Work instruction: Return each line of the listing that contains the string "orange".

Collected data:
□ □ □ □ □
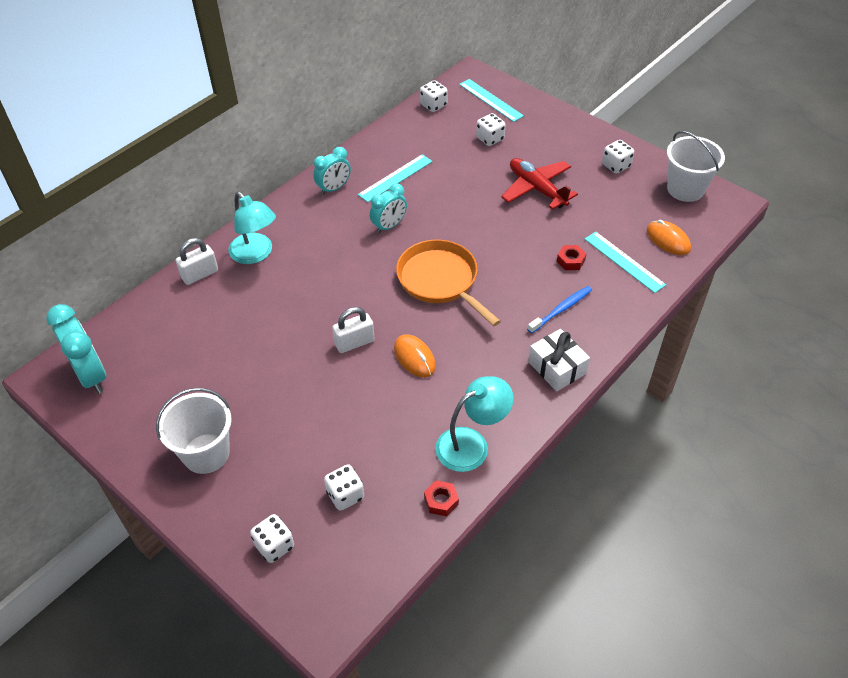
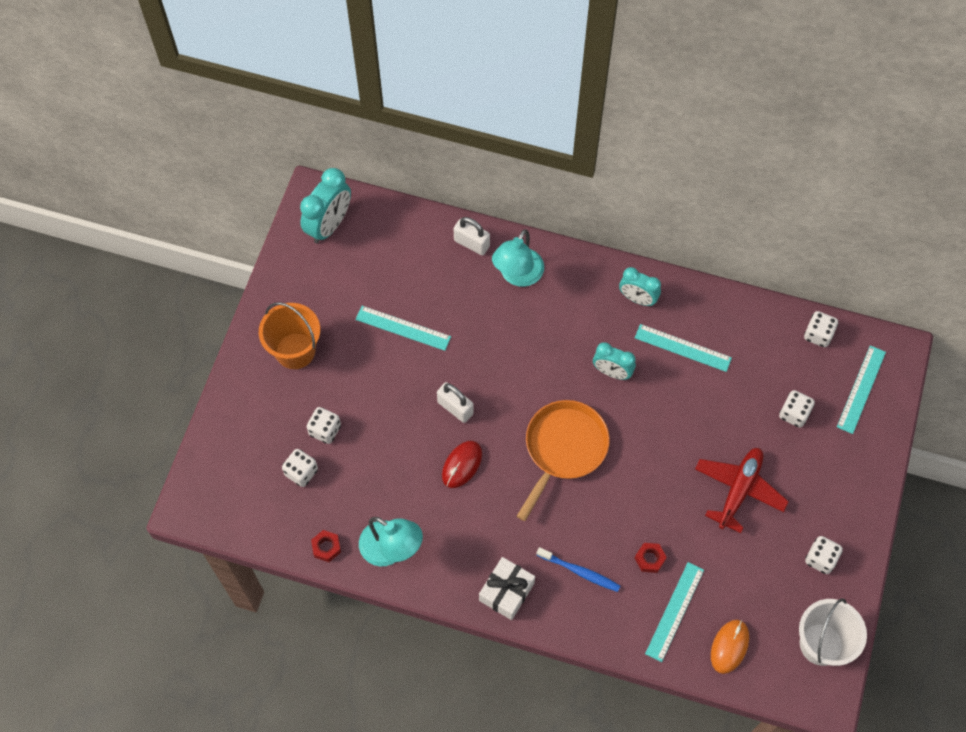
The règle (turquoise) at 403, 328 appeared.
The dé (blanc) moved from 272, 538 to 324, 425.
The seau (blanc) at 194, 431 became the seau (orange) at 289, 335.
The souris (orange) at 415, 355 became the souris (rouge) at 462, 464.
□ □ □ □ □
Your solution:
The seau (blanc) at 194, 431 became the seau (orange) at 289, 335.
The souris (orange) at 415, 355 became the souris (rouge) at 462, 464.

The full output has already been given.